TASK: In the entries that follow, identify the line containing "Daniela: [298,516,348,556] ->" and return it together with all later lines, exactly as they appear.

TASK INPUTS:
★ ★ ★ ★
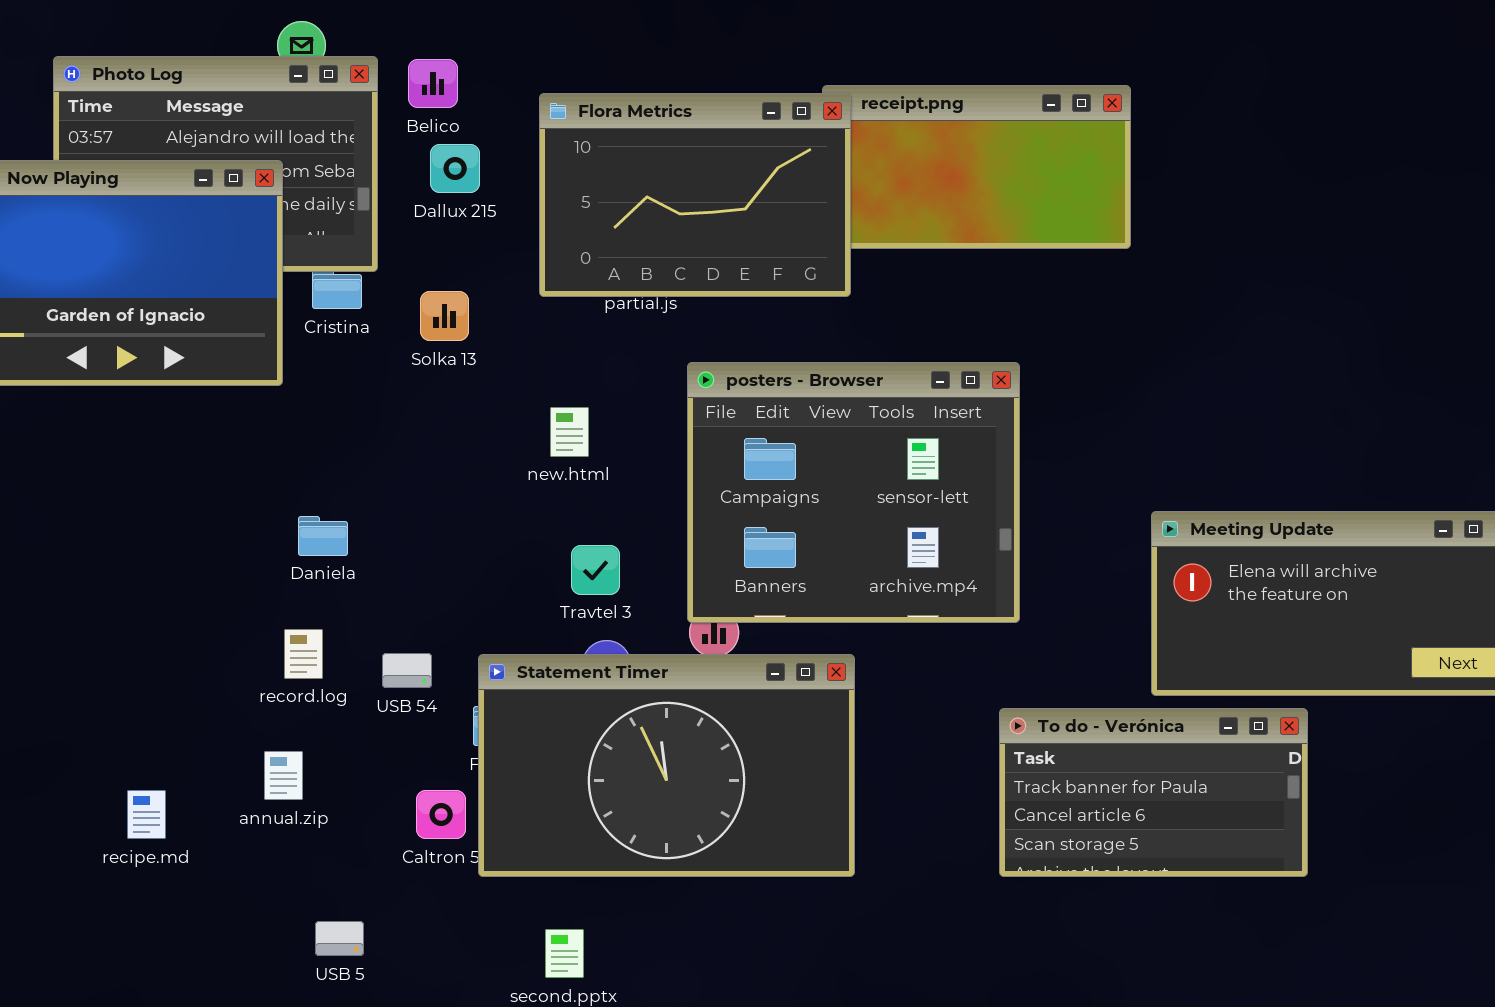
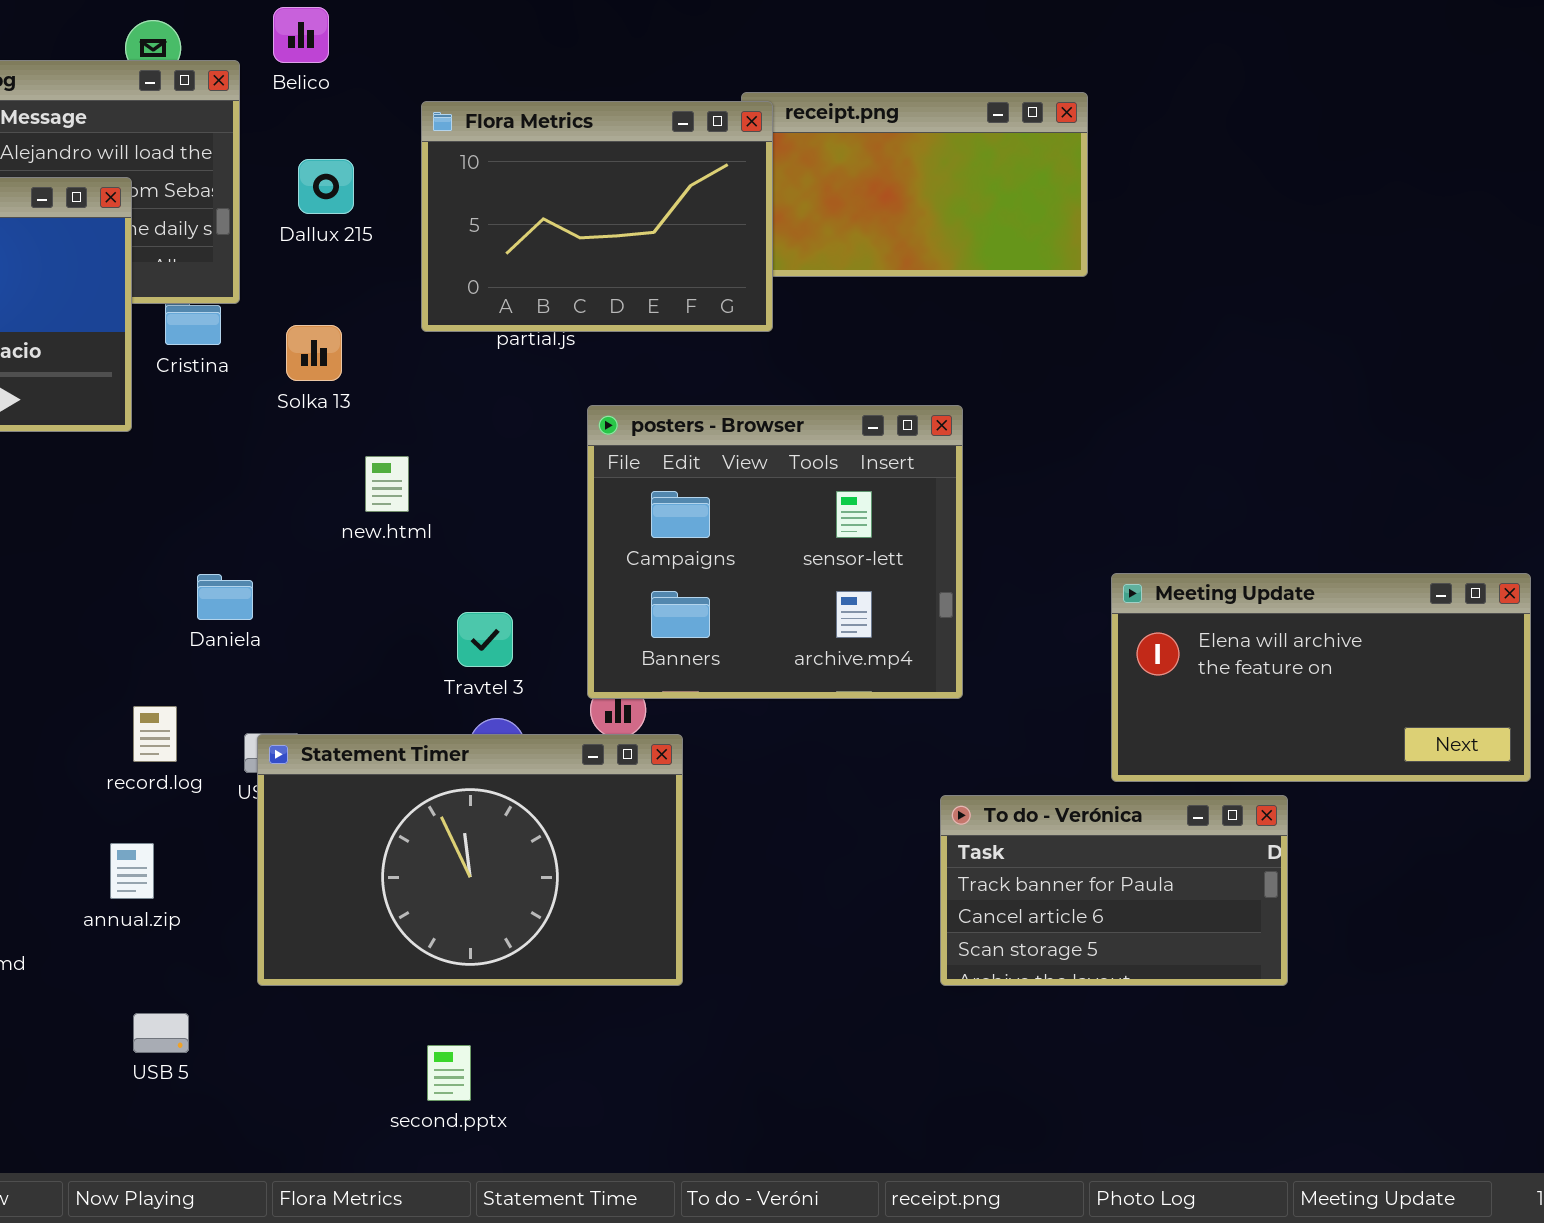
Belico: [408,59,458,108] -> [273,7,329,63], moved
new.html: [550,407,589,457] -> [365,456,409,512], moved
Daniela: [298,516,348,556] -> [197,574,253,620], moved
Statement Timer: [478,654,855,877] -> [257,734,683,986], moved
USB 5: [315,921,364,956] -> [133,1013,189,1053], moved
★ ★ ★ ★
RESULT OF THIS TASK:
Daniela: [298,516,348,556] -> [197,574,253,620], moved
Statement Timer: [478,654,855,877] -> [257,734,683,986], moved
USB 5: [315,921,364,956] -> [133,1013,189,1053], moved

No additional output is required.